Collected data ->
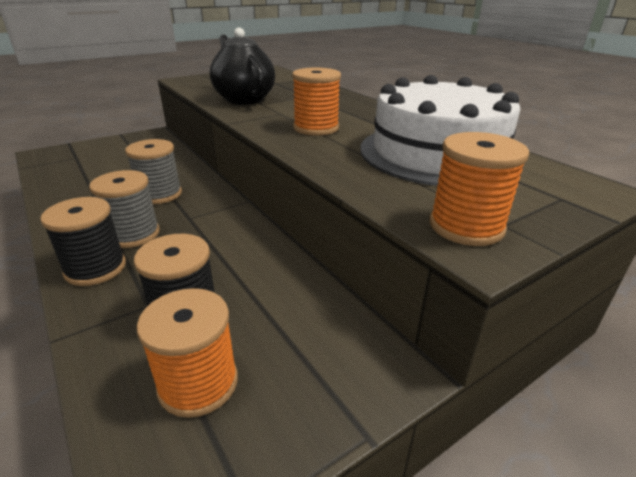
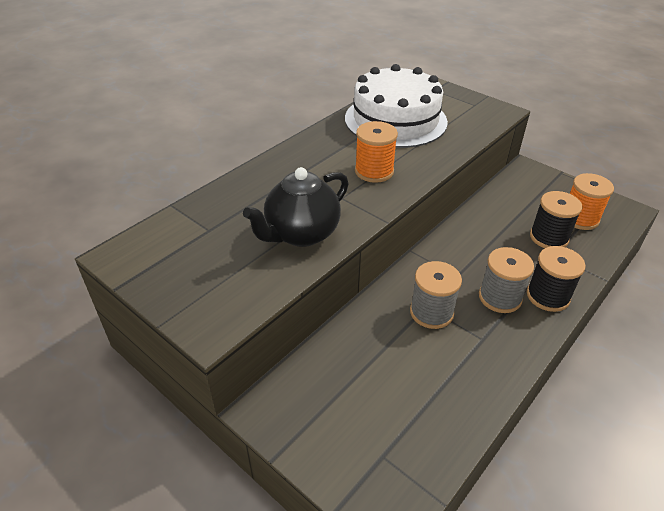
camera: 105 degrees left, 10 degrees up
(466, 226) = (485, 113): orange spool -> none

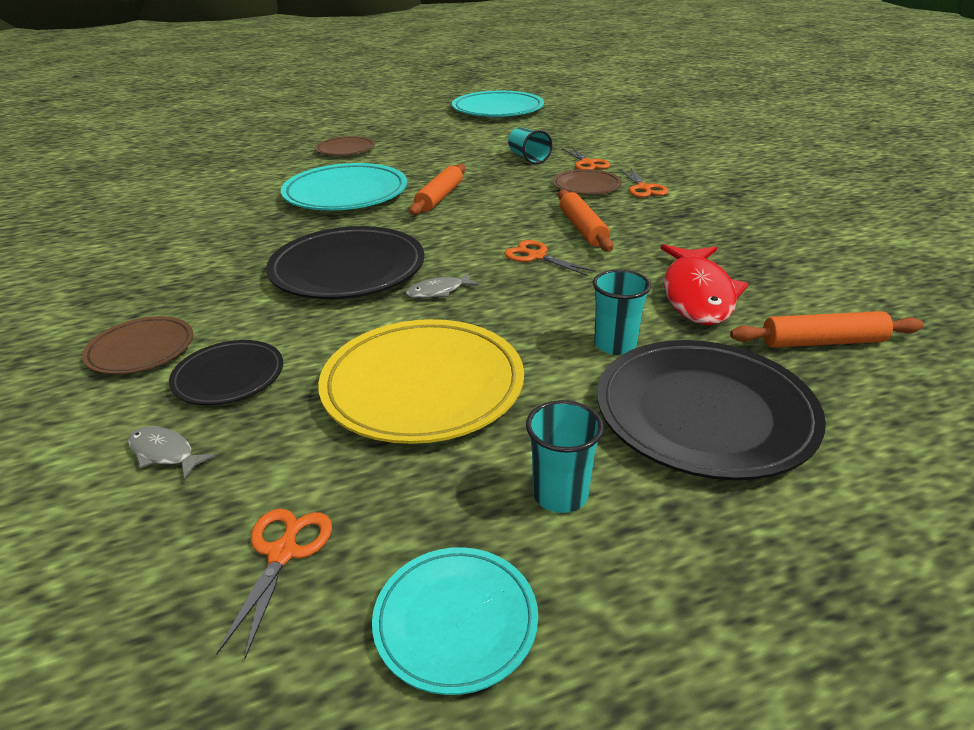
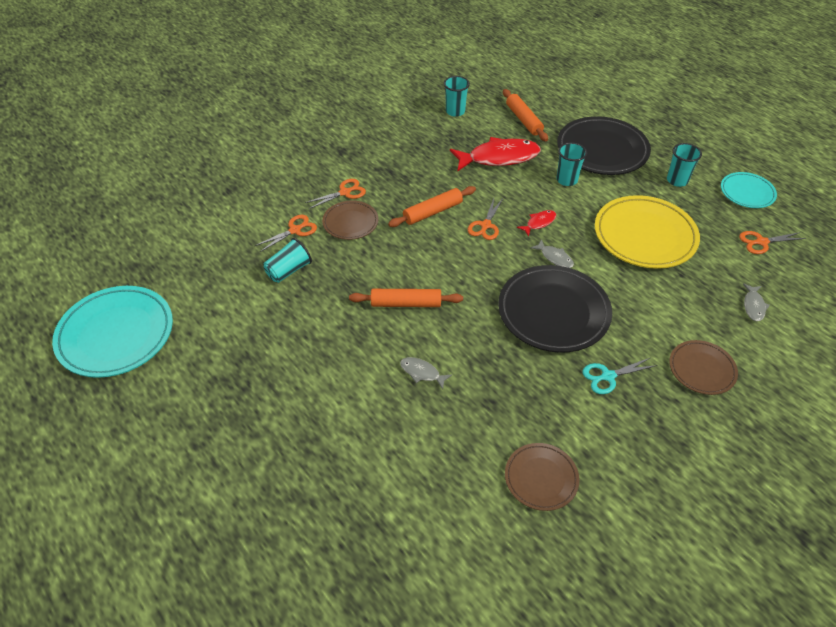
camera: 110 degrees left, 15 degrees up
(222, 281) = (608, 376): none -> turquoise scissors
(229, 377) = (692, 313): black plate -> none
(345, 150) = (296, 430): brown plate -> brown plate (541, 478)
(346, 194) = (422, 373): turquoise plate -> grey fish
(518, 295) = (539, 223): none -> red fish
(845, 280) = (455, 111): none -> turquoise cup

TASK ITEM -> What lines in the data hold the word "fish"? Return them.

RESULT OF THE EXERCISE ->
(346, 194) = (422, 373): turquoise plate -> grey fish
(518, 295) = (539, 223): none -> red fish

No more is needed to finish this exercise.